## Required work
Please copy exactly the lines that begin with the one containing "Q3: NMOS (G" and end with the last line of the entries.

## Entries shown
[Start of section]

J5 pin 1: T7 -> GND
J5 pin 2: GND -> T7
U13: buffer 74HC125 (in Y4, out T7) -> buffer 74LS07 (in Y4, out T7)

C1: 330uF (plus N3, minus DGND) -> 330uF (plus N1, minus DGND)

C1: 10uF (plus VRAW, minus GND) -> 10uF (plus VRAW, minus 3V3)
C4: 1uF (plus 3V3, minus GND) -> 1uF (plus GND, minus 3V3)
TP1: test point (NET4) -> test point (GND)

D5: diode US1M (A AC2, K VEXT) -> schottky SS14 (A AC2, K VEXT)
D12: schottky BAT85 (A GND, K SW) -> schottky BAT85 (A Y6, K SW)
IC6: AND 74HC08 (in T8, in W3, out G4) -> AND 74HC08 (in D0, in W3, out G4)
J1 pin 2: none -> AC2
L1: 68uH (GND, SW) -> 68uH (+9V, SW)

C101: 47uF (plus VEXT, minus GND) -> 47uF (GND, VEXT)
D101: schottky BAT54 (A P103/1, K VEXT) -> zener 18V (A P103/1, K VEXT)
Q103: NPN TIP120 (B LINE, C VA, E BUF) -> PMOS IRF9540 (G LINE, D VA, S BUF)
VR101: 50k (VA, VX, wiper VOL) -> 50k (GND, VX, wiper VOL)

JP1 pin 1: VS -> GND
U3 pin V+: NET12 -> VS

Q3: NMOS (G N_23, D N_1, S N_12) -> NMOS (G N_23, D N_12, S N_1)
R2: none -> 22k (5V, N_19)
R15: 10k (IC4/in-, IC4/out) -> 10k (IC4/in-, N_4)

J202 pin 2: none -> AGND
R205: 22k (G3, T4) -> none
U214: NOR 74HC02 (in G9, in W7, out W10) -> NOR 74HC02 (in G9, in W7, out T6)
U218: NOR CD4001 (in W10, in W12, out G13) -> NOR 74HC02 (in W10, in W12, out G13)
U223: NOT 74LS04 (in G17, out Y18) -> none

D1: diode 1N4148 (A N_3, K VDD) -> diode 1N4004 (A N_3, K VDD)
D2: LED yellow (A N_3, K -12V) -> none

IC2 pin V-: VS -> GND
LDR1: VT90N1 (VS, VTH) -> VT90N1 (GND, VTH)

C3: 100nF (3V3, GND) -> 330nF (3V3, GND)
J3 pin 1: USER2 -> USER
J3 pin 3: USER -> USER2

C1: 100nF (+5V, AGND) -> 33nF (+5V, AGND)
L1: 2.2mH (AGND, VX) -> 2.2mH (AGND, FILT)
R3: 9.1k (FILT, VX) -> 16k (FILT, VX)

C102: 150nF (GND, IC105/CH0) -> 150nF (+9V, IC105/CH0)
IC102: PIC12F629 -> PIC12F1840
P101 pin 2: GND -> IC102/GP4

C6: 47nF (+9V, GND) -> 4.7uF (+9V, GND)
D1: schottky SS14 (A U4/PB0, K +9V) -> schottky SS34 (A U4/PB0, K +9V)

[End of section]

## Task response
Q3: NMOS (G N_23, D N_1, S N_12) -> NMOS (G N_23, D N_12, S N_1)
R2: none -> 22k (5V, N_19)
R15: 10k (IC4/in-, IC4/out) -> 10k (IC4/in-, N_4)

J202 pin 2: none -> AGND
R205: 22k (G3, T4) -> none
U214: NOR 74HC02 (in G9, in W7, out W10) -> NOR 74HC02 (in G9, in W7, out T6)
U218: NOR CD4001 (in W10, in W12, out G13) -> NOR 74HC02 (in W10, in W12, out G13)
U223: NOT 74LS04 (in G17, out Y18) -> none

D1: diode 1N4148 (A N_3, K VDD) -> diode 1N4004 (A N_3, K VDD)
D2: LED yellow (A N_3, K -12V) -> none

IC2 pin V-: VS -> GND
LDR1: VT90N1 (VS, VTH) -> VT90N1 (GND, VTH)

C3: 100nF (3V3, GND) -> 330nF (3V3, GND)
J3 pin 1: USER2 -> USER
J3 pin 3: USER -> USER2

C1: 100nF (+5V, AGND) -> 33nF (+5V, AGND)
L1: 2.2mH (AGND, VX) -> 2.2mH (AGND, FILT)
R3: 9.1k (FILT, VX) -> 16k (FILT, VX)

C102: 150nF (GND, IC105/CH0) -> 150nF (+9V, IC105/CH0)
IC102: PIC12F629 -> PIC12F1840
P101 pin 2: GND -> IC102/GP4

C6: 47nF (+9V, GND) -> 4.7uF (+9V, GND)
D1: schottky SS14 (A U4/PB0, K +9V) -> schottky SS34 (A U4/PB0, K +9V)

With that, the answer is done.